[Extracted data entries]

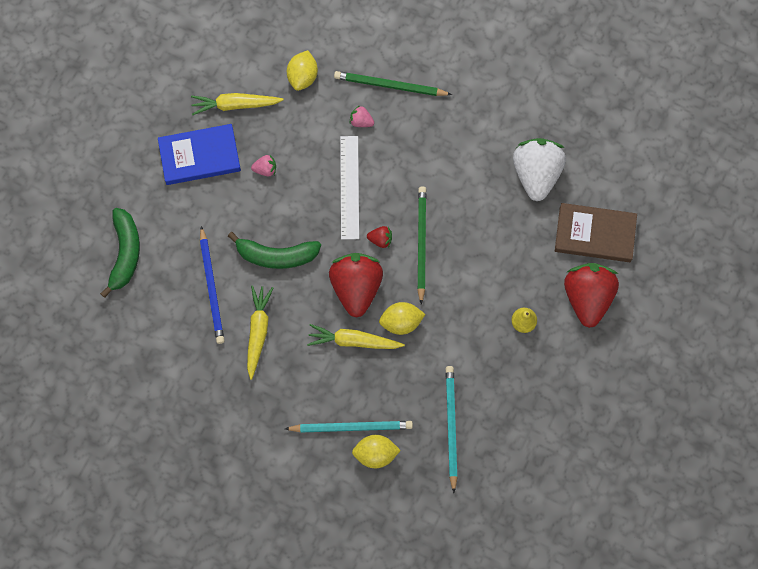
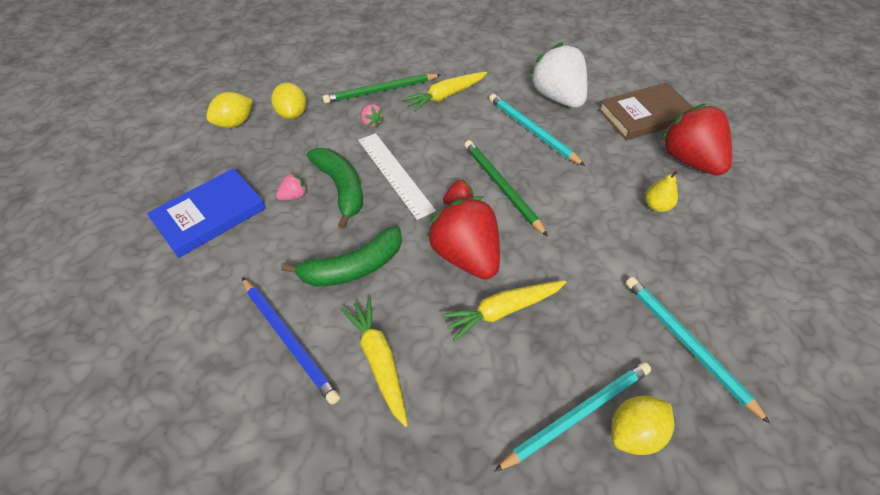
camera: 30 degrees left, 20 degrees down
(125, 253) = (146, 357): green banana -> green banana (341, 188)
(235, 105) = (232, 159): yellow carrot -> yellow carrot (445, 96)
(361, 121) = (371, 123): pink strawberry -> pink strawberry turned 120 degrees counterclockwise
(401, 322) = (540, 265): yellow lemon -> yellow lemon (235, 123)
(486, 200) = (532, 131): none -> turquoise pencil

# Task directions:
Examine the records and pull out every line where the string "yellow" occurs.

# Result of the exercise:
(235, 105) = (232, 159): yellow carrot -> yellow carrot (445, 96)
(401, 322) = (540, 265): yellow lemon -> yellow lemon (235, 123)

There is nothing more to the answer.